* **WHAT TO PRODUCE**:
Gather every line of the material below that contains "breathe", and match case exactly.

* **THE RECORDS**:
════
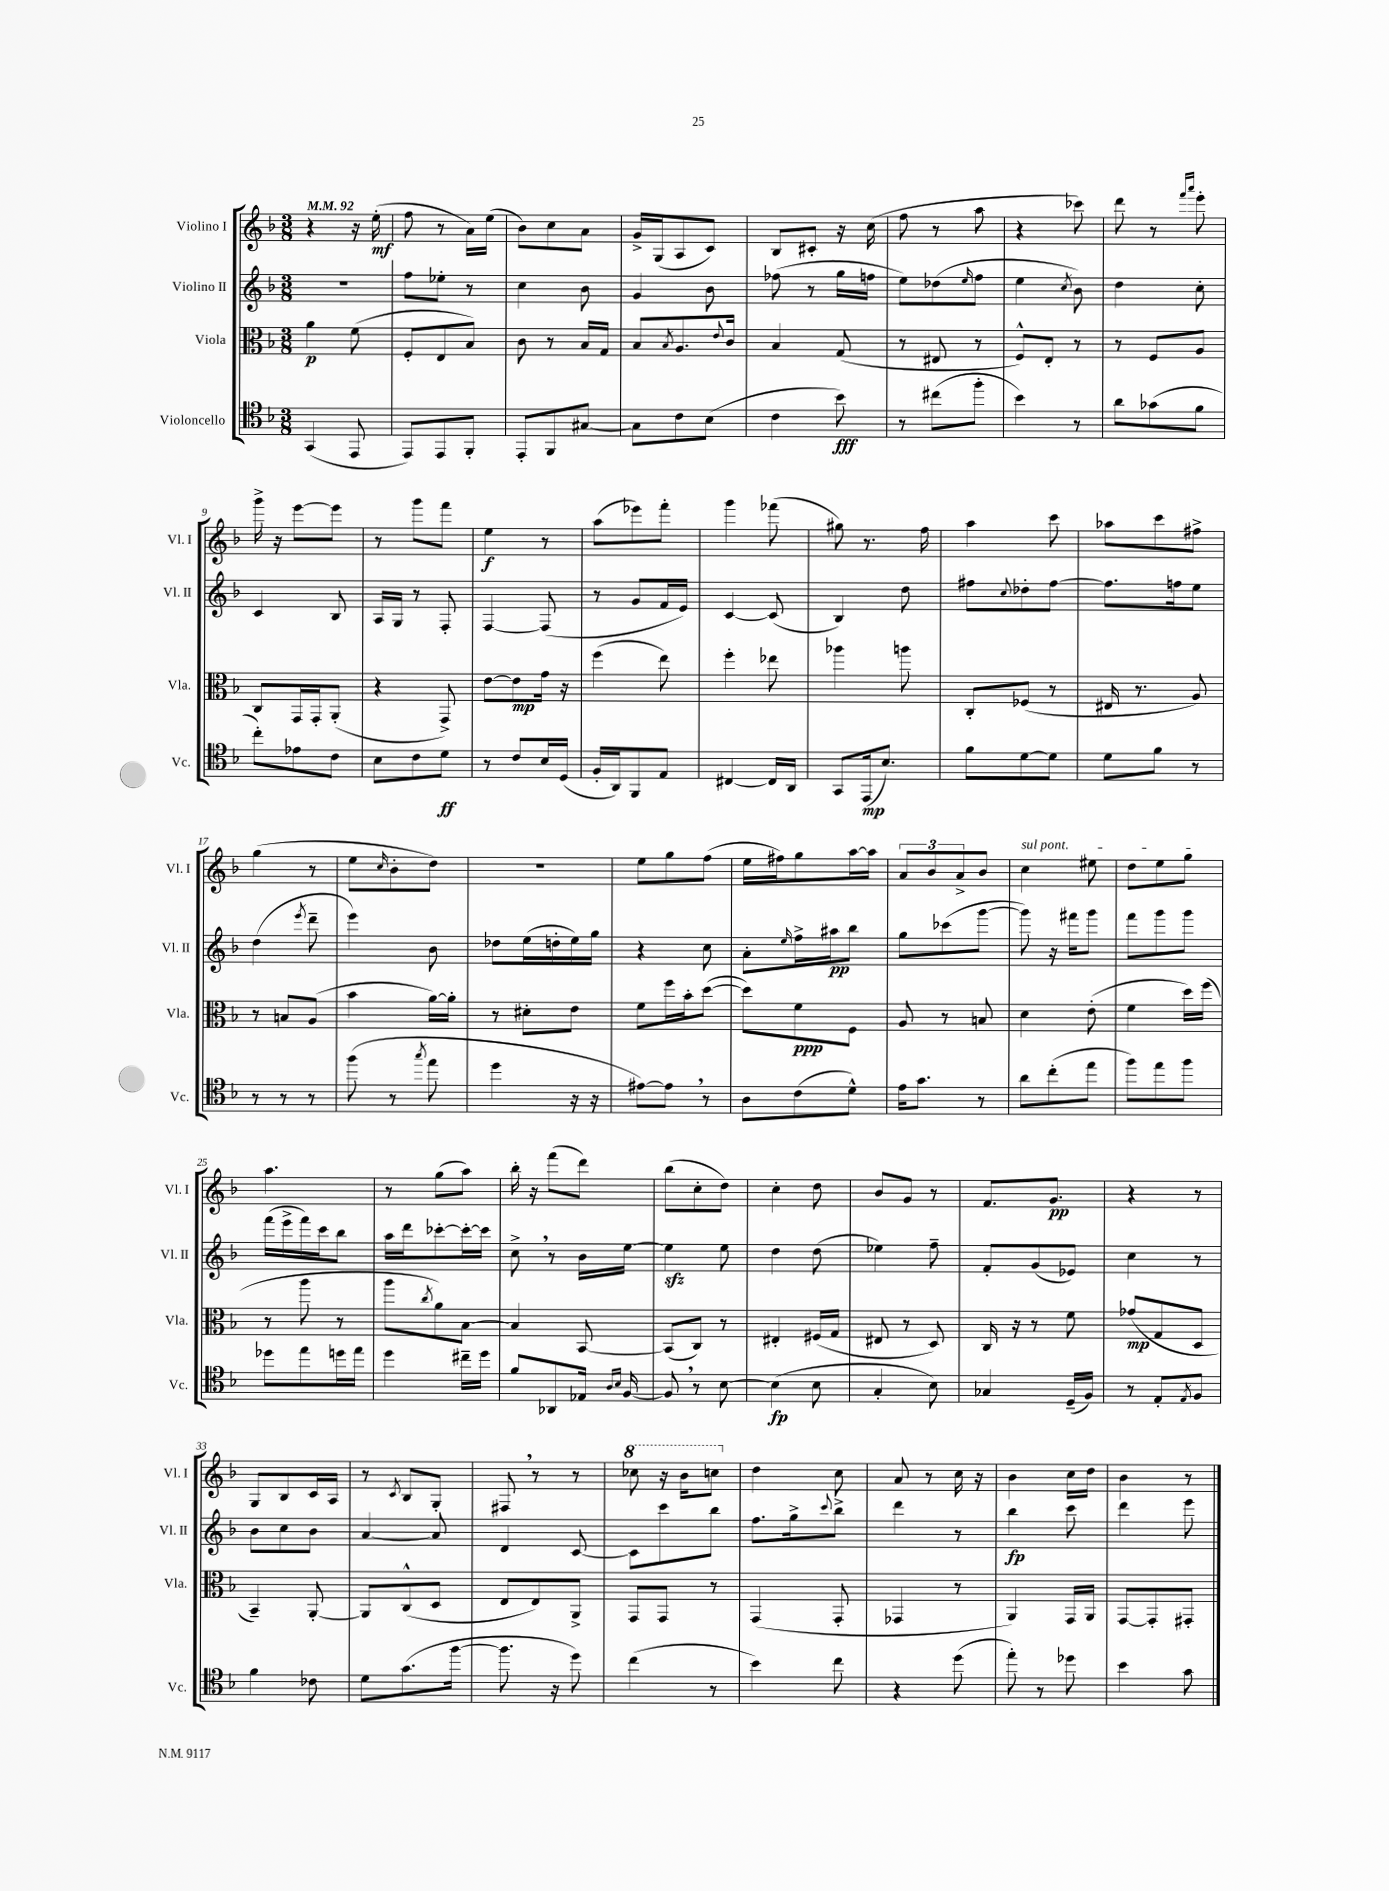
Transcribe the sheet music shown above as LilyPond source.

<<
\new StaffGroup <<
\new Staff = "s0" \with { instrumentName = "Violino I" shortInstrumentName = "Vl. I" } {
    \clef treble \key f \major \numericTimeSignature \time 3/8 \tempo 4 = 92
    r4 r16 e''16-.\mf( |
    f''8 r8 a'16) e''16( |
    bes'8) c''8 a'8 |
    g'16-> g16( a8 c'8) |
    bes8 cis'8-. r16 c''16( |
    f''8 r8 a''8 |
    r4 ces'''8) |
    d'''8 r8 \grace { f'''16 a'''16 } e'''8-. |
    g'''16-> r16 e'''8~ e'''8 |
    r8 g'''8 f'''8 |
    e''4\f r8 |
    a''8( ees'''8) f'''8-. |
    g'''4 fes'''8( |
    gis''8) r8. f''16 |
    a''4 c'''8 |
    aes''8 c'''8 fis''8-> |
    g''4( r8 |
    e''8 \grace { c''16 } bes'8-. d''8) |
    R4. |
    e''8 g''8 f''8( |
    e''16 fis''16) g''8 a''16~ a''16 |
    \tuplet 3/2 { a'8 bes'8 a'8-> } bes'8 |
    \once \override TextSpanner.bound-details.left.text = \markup { \italic "sul pont." } c''4\startTextSpan eis''8 |
    d''8 e''8 g''8\stopTextSpan |
    a''4. |
    r8 g''8( a''8) |
    bes''16-. r16 f'''8( d'''8) |
    bes''8( c''8-. d''8) |
    c''4-. d''8 |
    bes'8 g'8 r8 |
    f'8. g'8.\pp |
    r4 r8 |
    g8 bes8 c'16 a16 |
    r8 \acciaccatura { c'8 } bes8 g8-. |
    fis8 \breathe r8 r8 |
    \ottava #1 ces'''8 r16 bes''16 c'''8 \ottava #0 |
    d''4 c''8 |
    a'8 r8 c''16 r16 |
    bes'4 c''16 d''16 |
    bes'4 r8 \bar "|." |
}
\new Staff = "s1" \with { instrumentName = "Violino II" shortInstrumentName = "Vl. II" } {
    \clef treble \key f \major \numericTimeSignature \time 3/8
    R4. |
    f''8 ees''8-. r8 |
    c''4 bes'8 |
    g'4 bes'8 |
    fes''8( r8 g''16 f''16 |
    e''8) des''8( \grace { e''16 } f''8 |
    e''4 \acciaccatura { c''8 } bes'8) |
    d''4 c''8-. |
    c'4 bes8 |
    a16 g16 r8 f8-. |
    f4~ f8( |
    r8 g'8 f'16 e'16) |
    c'4~ c'8( |
    bes4) d''8 |
    fis''8 \appoggiatura { c''8 } des''8-. fis''8~ |
    fis''8. f''16 e''8 |
    d''4( \acciaccatura { e'''8 } d'''8-- |
    e'''4) bes'8 |
    des''8 e''16( d''16-. e''16) g''16 |
    r4 c''8 |
    a'8-. \grace { e''16 } f''16-> ais''16\pp bes''8 |
    g''8 ces'''8( g'''8~ |
    g'''8) r16 fis'''16 g'''8 |
    f'''8 g'''8 g'''8 |
    f'''16( e'''16-> f'''16) c'''16 bes''8 |
    a''16 d'''16 ces'''8~-. ces'''16~-. ces'''16 |
    c''8-> \breathe r8 bes'16 e''16~ |
    e''4\sfz e''8 |
    d''4 d''8( |
    ees''4) f''8-- |
    f'8-. g'8( ees'8) |
    c''4 r8 |
    bes'8 c''8 bes'8 |
    a'4~ a'8 |
    d'4 c'8~ |
    c'8 c'''8 bes''8 |
    f''8. g''16-> \appoggiatura { c'''8 } bes''8-> |
    d'''4 r8 |
    bes''4\fp c'''8 |
    d'''4 e'''8 \bar "|." |
}
\new Staff = "s2" \with { instrumentName = "Viola" shortInstrumentName = "Vla." } {
    \clef alto \key f \major \numericTimeSignature \time 3/8
    a'4\p f'8( |
    f8-. e8 bes8) |
    c'8 r8 bes16 g16 |
    bes8 \acciaccatura { bes8 } a8. \appoggiatura { e'8 } c'16 |
    bes4 g8( |
    r8 eis8 r8 |
    f8-^) e8-. r8 |
    r8 f8 a8 |
    c8 g,16 g,16-. a,8-.( |
    r4 g,8->) |
    e'8~ e'8\mp g'16 r16 |
    f''4( e''8) |
    f''4-. ees''8 |
    aes''4 a''8 |
    c8-. fes8( r8 |
    eis16 r8. a8) |
    r8 b8 a8( |
    bes'4 a'16~) a'16-. |
    r8 dis'8-. e'8 |
    f'8 f''16 bes'16-. d''8~( |
    d''8) f'8\ppp f8 |
    a8 r8 b8 |
    d'4 e'8-.( |
    f'4 d''16) f''16( |
    r8 a''8 r8 |
    a''8 \acciaccatura { c''8 } a'8) bes8~ |
    bes4 bes,8~ |
    bes,8( c8) r8 |
    eis4-. fis16( g16 |
    eis8 r8 d8) |
    c16 r16 r8 f'8 |
    ges'8\mp( g8 d8 |
    bes,4--) a,8~-. |
    a,8 c8-^( d8 |
    e8 e8) a,8-> |
    g,8 g,8 r8 |
    g,4( g,8-. |
    ges,4 r8 |
    a,4) g,16 a,16 |
    g,8~ g,8-. gis,8-. \bar "|." |
}
\new Staff = "s3" \with { instrumentName = "Violoncello" shortInstrumentName = "Vc." } {
    \clef tenor \key f \major \numericTimeSignature \time 3/8
    g,4( e,8 |
    e,8) e,8 f,8-. |
    e,8-. f,8 gis8~ |
    gis8 c'8 bes8( |
    c'4 bes'8\fff) |
    r8 cis''8( f''8-. |
    bes'4) r8 |
    a'8 ges'8( f'8 |
    c''8-.) ees'8 c'8 |
    bes8 c'8 d'8\ff |
    r8 c'8 bes16 d16( |
    f16-. a,16) f,8 e8 |
    cis4~ cis16 a,16 |
    g,8 e,16\mp( bes8.) |
    f'8 d'8~ d'8 |
    d'8 f'8 r8 |
    r8 r8 r8 |
    f''8( r8 \acciaccatura { g''8 } e''8 |
    d''4 r16 r16 |
    eis'8~) eis'8 \breathe r8 |
    a8 c'8( d'8-^) |
    e'16 g'8. r8 |
    a'8 c''8-.( e''8 |
    f''8) e''8 f''8 |
    des''8 e''8 d''16 e''16 |
    d''4 cis''16-- d''16 |
    f'8 aes,8 ees16 \grace { a16 bes16 } f16~ |
    f8 \breathe r8 bes8~ |
    bes4\fp( bes8 |
    g4-. bes8) |
    ges4 d16--( f16) |
    r8 e8-. \acciaccatura { e8 } f8 |
    f'4 ces'8 |
    d'8 g'8.( f''16~ |
    f''8. r16 d''8) |
    c''4( r8 |
    bes'4) c''8 |
    r4 d''8( |
    e''8-.) r8 des''8 |
    bes'4 g'8 \bar "|." |
}
>>
>>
════
* **EXERCISE RESPONSE**:
    fis8 \breathe r8 r8 |
    c''8-> \breathe r8 bes'16 e''16~ |
    eis'8~) eis'8 \breathe r8 |
    f8 \breathe r8 bes8~ |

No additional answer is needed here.